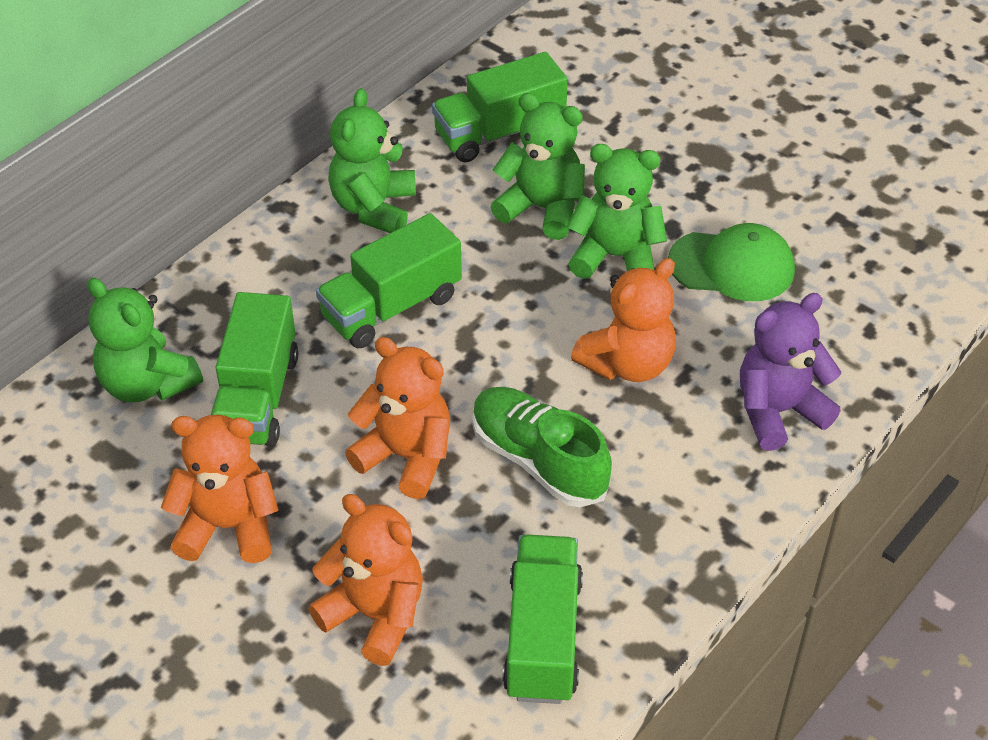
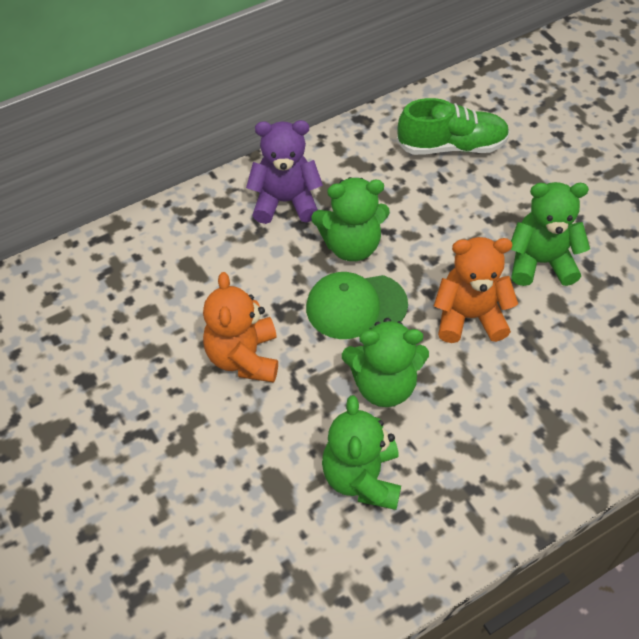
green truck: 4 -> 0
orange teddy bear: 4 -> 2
...
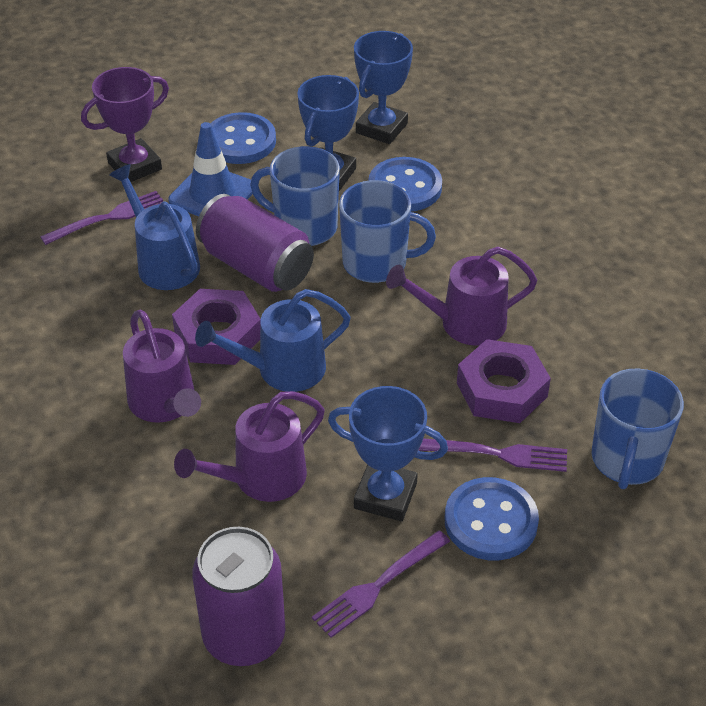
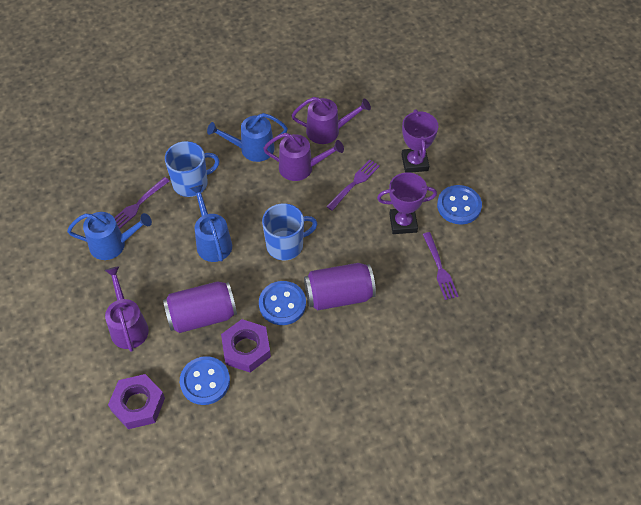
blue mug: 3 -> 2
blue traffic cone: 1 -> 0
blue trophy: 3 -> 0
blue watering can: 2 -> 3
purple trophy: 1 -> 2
...
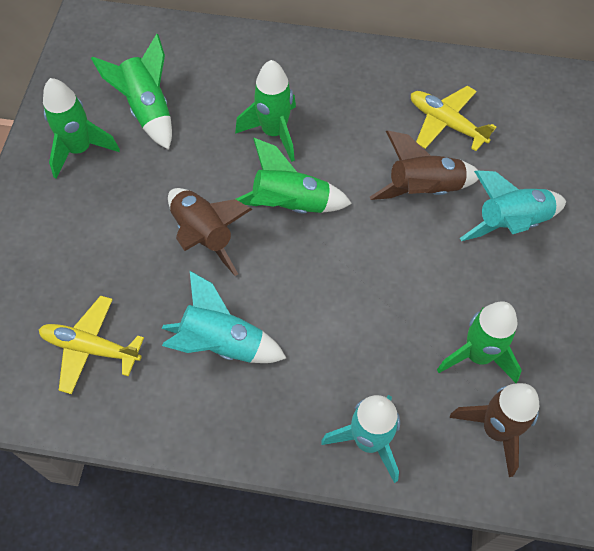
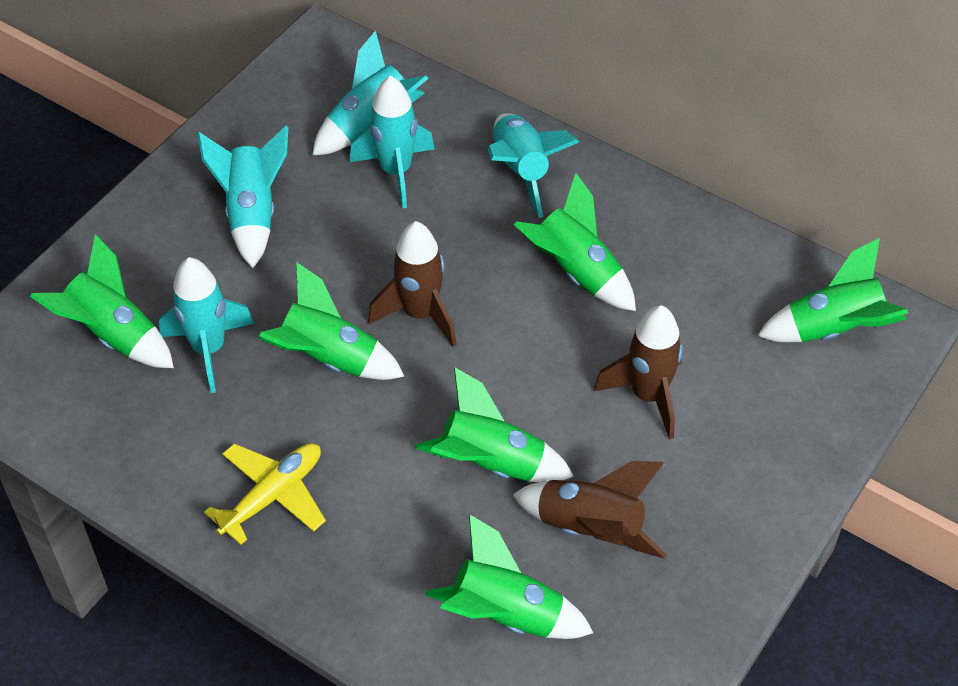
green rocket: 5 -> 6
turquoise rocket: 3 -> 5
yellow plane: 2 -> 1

__INSTRUCTIONS TO FOLLOW__.
Every line above with the word "blue" is to be copied out.

__RESPONSE FOR THIS EXERCISE__.
blue mug: 3 -> 2
blue traffic cone: 1 -> 0
blue trophy: 3 -> 0
blue watering can: 2 -> 3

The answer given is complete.